• AIM OF THE EXERCISE
Count, in the listing that follows, every line containing the word "scissors". Give the number by itself.

• INFORMATION SHOWN
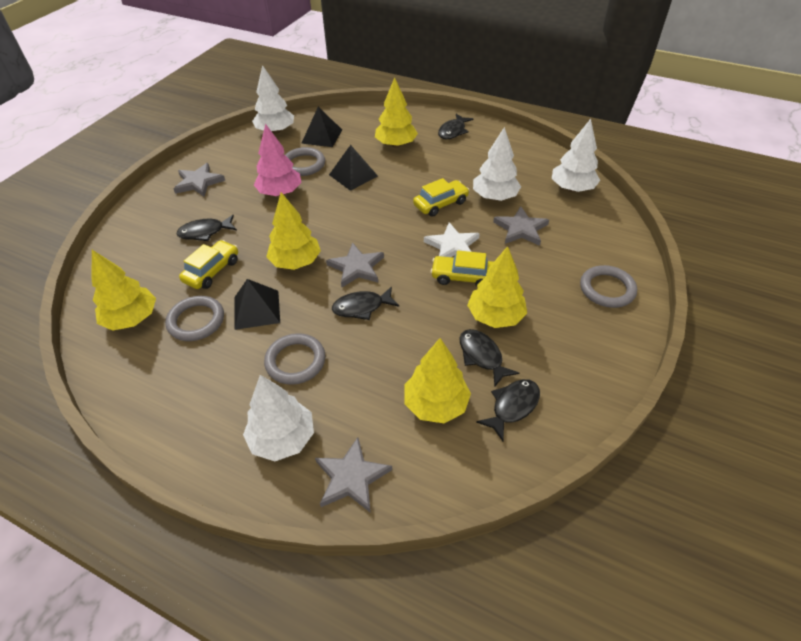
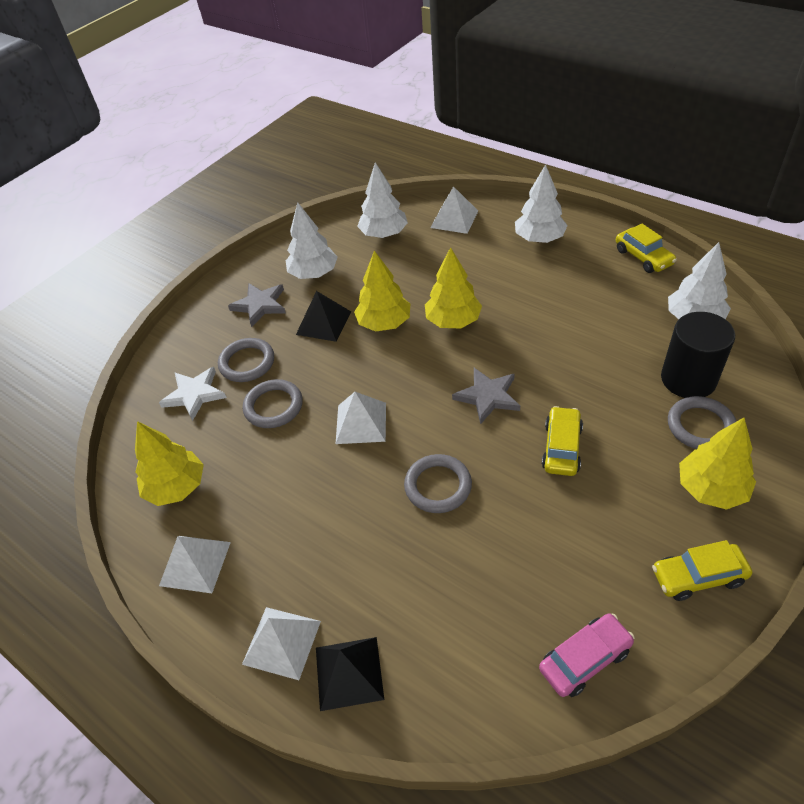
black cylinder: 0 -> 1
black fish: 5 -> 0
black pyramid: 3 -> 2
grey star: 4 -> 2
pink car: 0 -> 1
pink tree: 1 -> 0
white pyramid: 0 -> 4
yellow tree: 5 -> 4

* * *

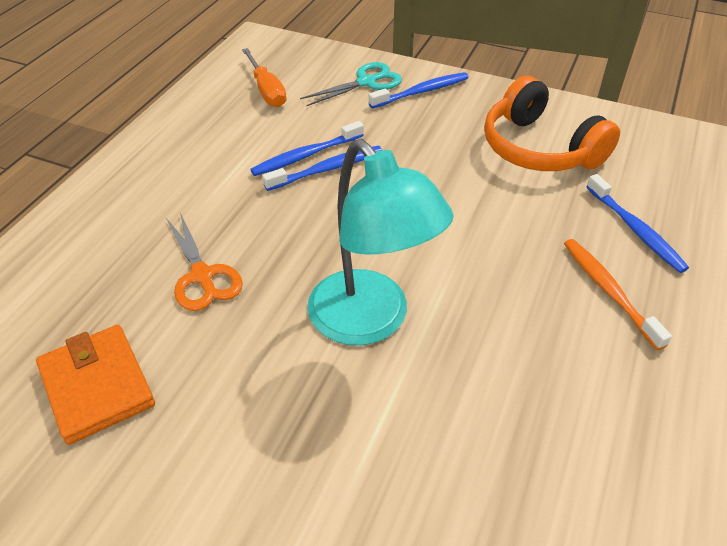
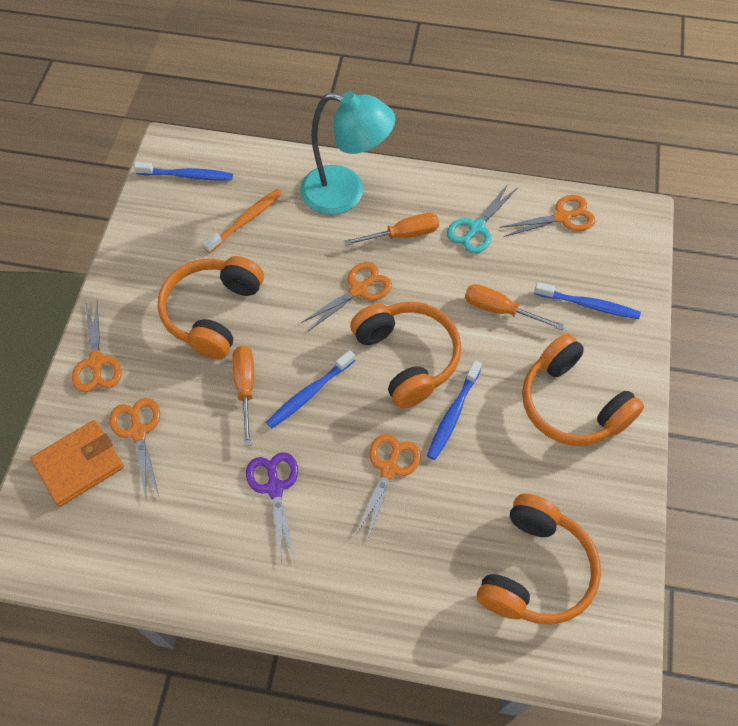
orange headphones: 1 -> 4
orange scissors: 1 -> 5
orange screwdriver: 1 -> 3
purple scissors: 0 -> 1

• RESPONSE TO THE EXERCISE
2